Report each line of the records where "yellow" occurs.
-------- Data shown --------
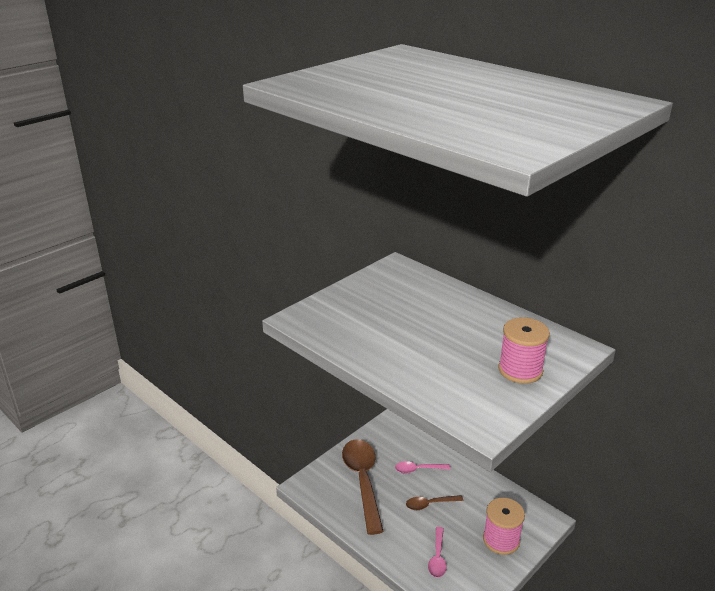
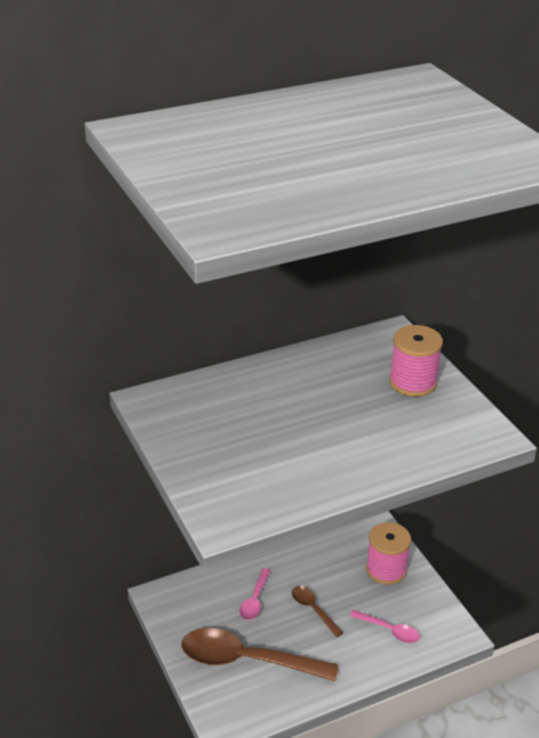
camera: 70 degrees left, 5 degrees up
brown spoon [406,495,463,510] -> brown spoon turned 135 degrees clockwise [292,586,343,637]

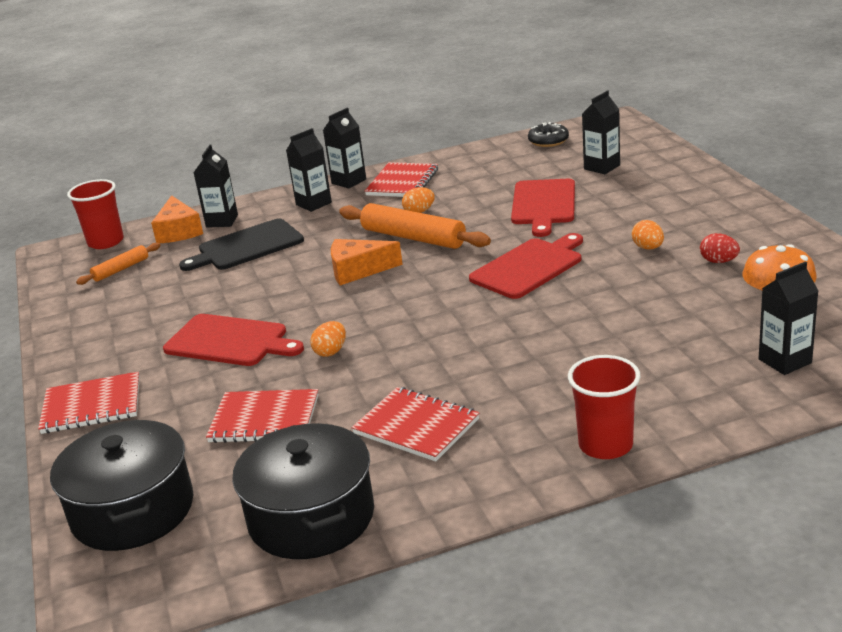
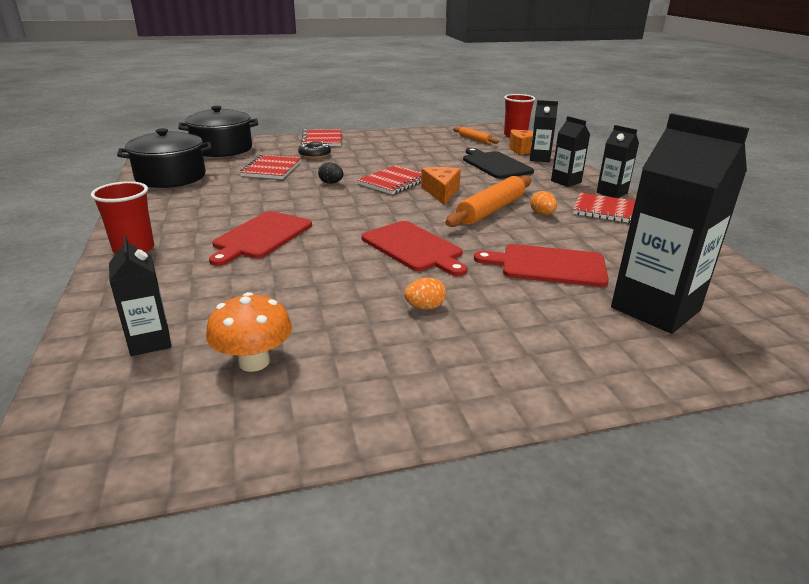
camera: 90 degrees right, 0 degrees up
red cutting board [163,314,304,366] -> red cutting board moved to [209,211,312,266]
orange egg [310,321,346,357] -> black egg [318,162,344,184]
red notebook [351,387,479,462] -> red notebook moved to [357,165,422,194]
black donut [528,122,569,147] -> black donut moved to [298,141,331,159]
black carton [582,91,620,174] -> black carton [611,113,749,334], size x1.91
red egg [700,233,740,263] -> none

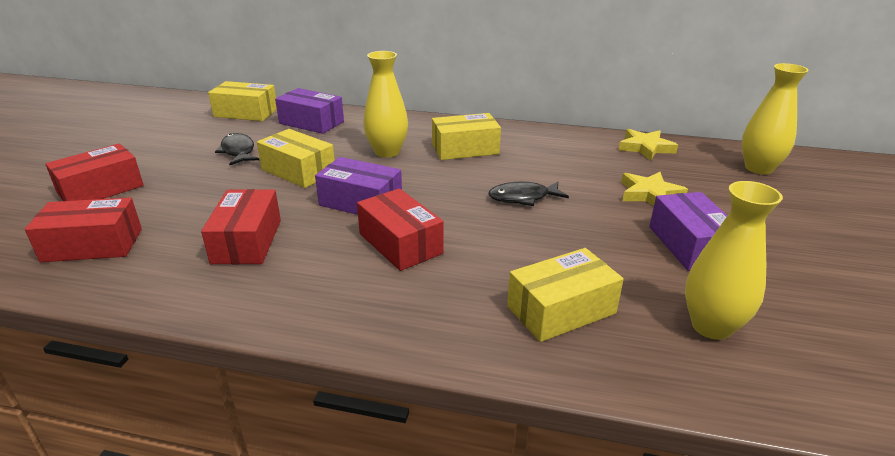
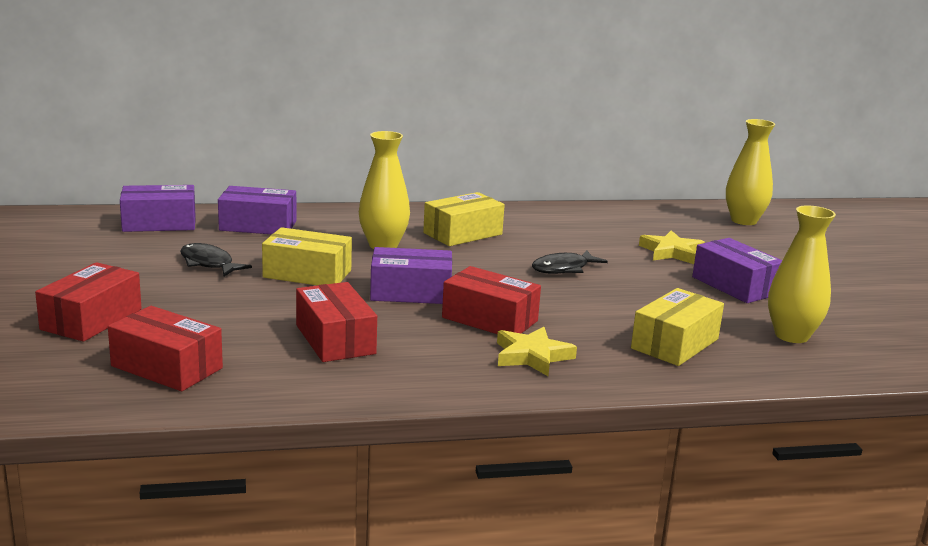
camera: 25 degrees left, 10 degrees down
red box [25,197,142,262] -> red box turned 60 degrees clockwise [108,306,223,391]
yellow box [208,81,277,121] -> purple box [120,185,196,232]
yellow star [619,129,678,161] -> yellow star moved to [497,327,577,376]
--------
_Answer to this exercise_:
yellow box [208,81,277,121] -> purple box [120,185,196,232]
yellow star [619,129,678,161] -> yellow star moved to [497,327,577,376]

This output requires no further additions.